What the task asks — Please write out the listing exactly, leaving each picture out.

Dataset extract —
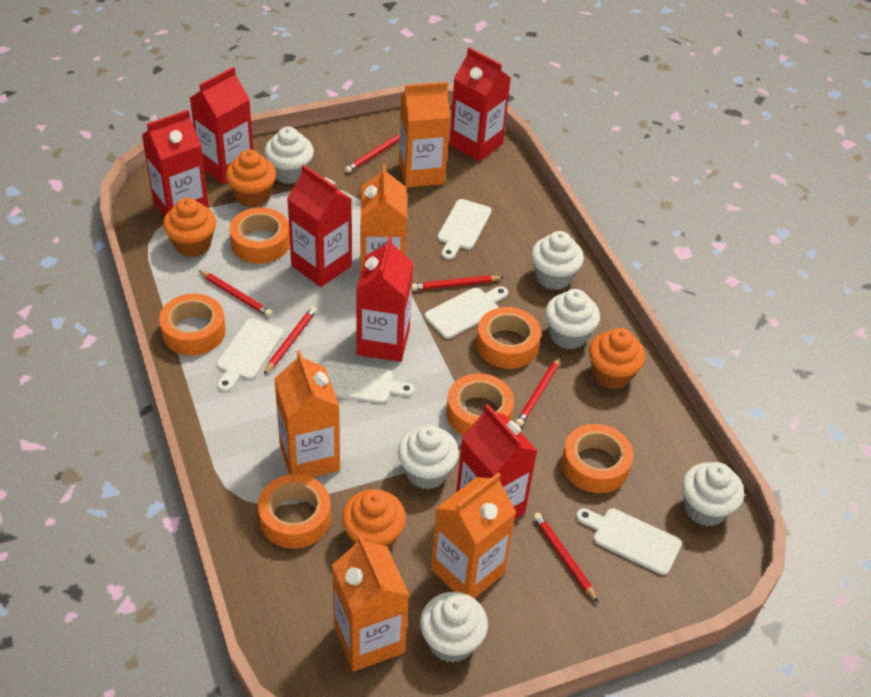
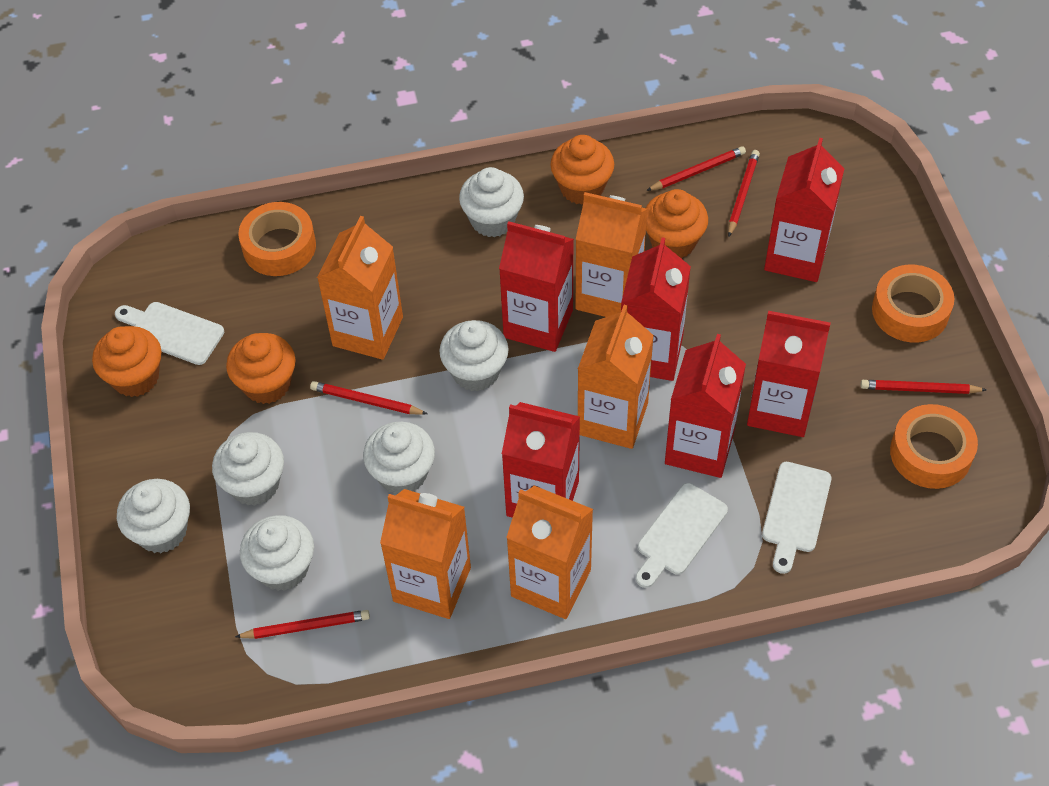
orange tape: 6 -> 3
red pencil: 6 -> 5
white cutting board: 5 -> 3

Exercise answer —
orange tape: 6 -> 3
red pencil: 6 -> 5
white cutting board: 5 -> 3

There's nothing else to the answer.